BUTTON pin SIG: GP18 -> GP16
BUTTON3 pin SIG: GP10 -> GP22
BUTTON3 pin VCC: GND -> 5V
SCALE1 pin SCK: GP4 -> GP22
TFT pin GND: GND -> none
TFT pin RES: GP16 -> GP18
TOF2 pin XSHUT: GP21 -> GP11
==
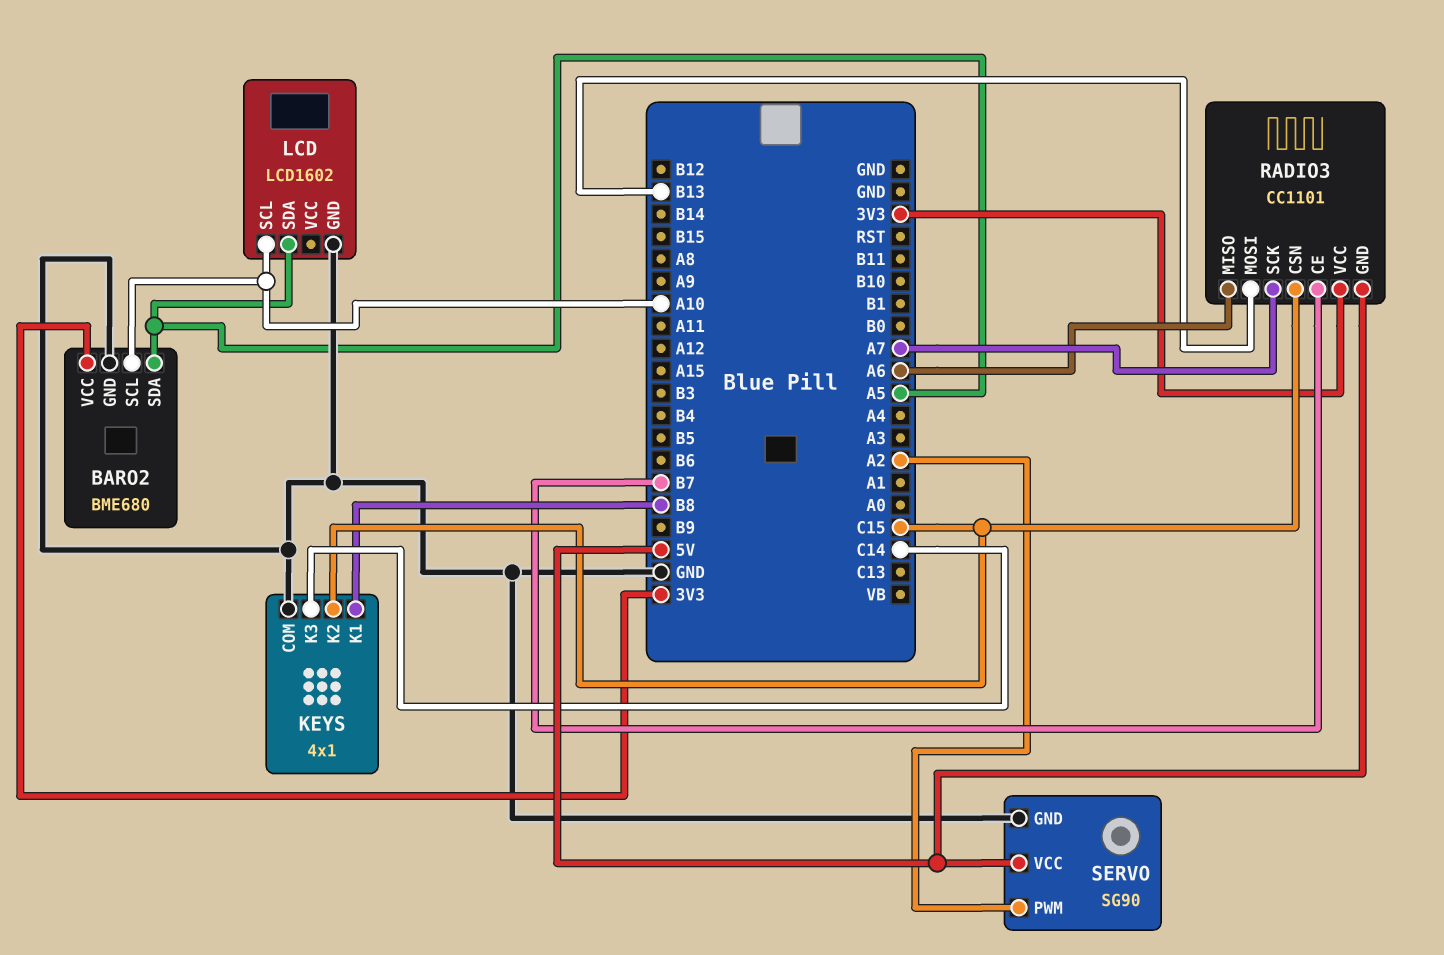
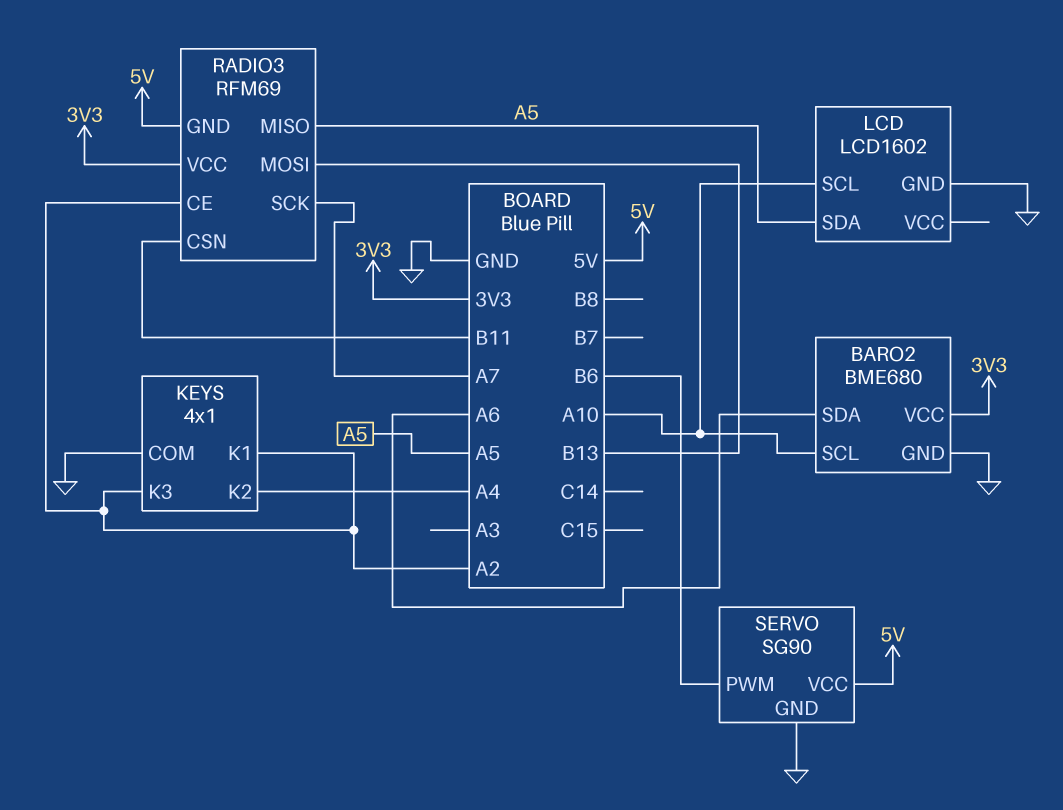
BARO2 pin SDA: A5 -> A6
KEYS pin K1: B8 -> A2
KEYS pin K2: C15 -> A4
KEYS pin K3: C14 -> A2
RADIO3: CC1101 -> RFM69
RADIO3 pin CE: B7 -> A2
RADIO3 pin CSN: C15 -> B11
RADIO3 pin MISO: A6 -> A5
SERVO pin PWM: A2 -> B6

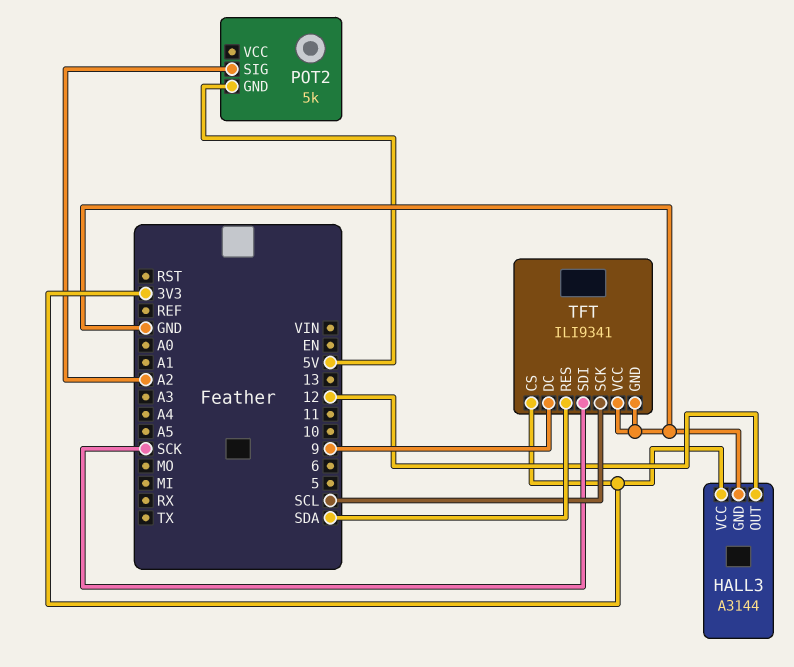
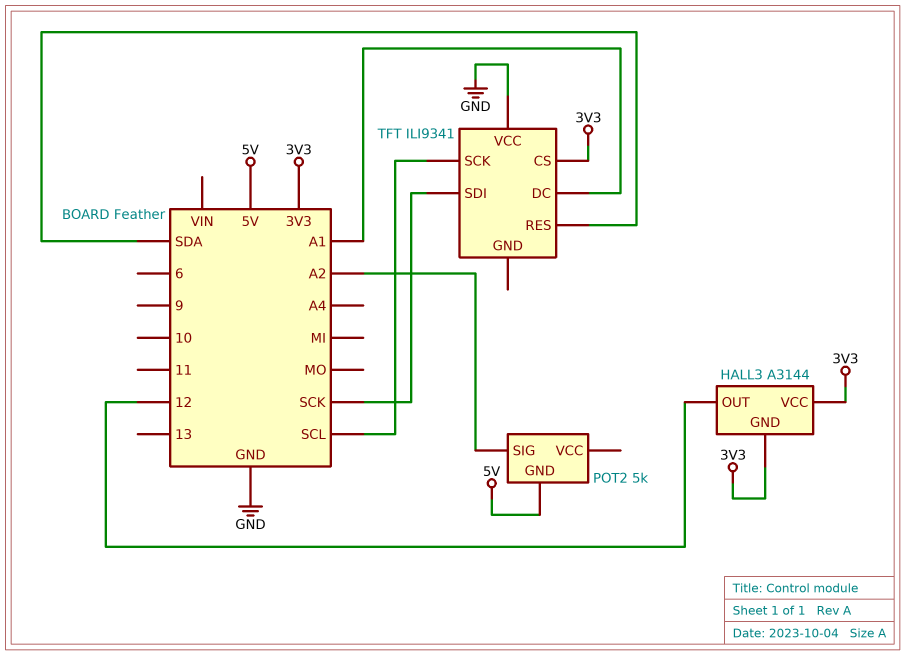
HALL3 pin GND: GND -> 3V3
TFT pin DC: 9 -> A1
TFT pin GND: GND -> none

**Your instructions**
Beginning at the line with "BUTTON pin SIG: GP18 -> GP16" and ending at the line with "TOF2 pin XSHUT: GP21 -> GP11", reproduce each line of the data above exactly, and add no other lines.

**Answer section**
BUTTON pin SIG: GP18 -> GP16
BUTTON3 pin SIG: GP10 -> GP22
BUTTON3 pin VCC: GND -> 5V
SCALE1 pin SCK: GP4 -> GP22
TFT pin GND: GND -> none
TFT pin RES: GP16 -> GP18
TOF2 pin XSHUT: GP21 -> GP11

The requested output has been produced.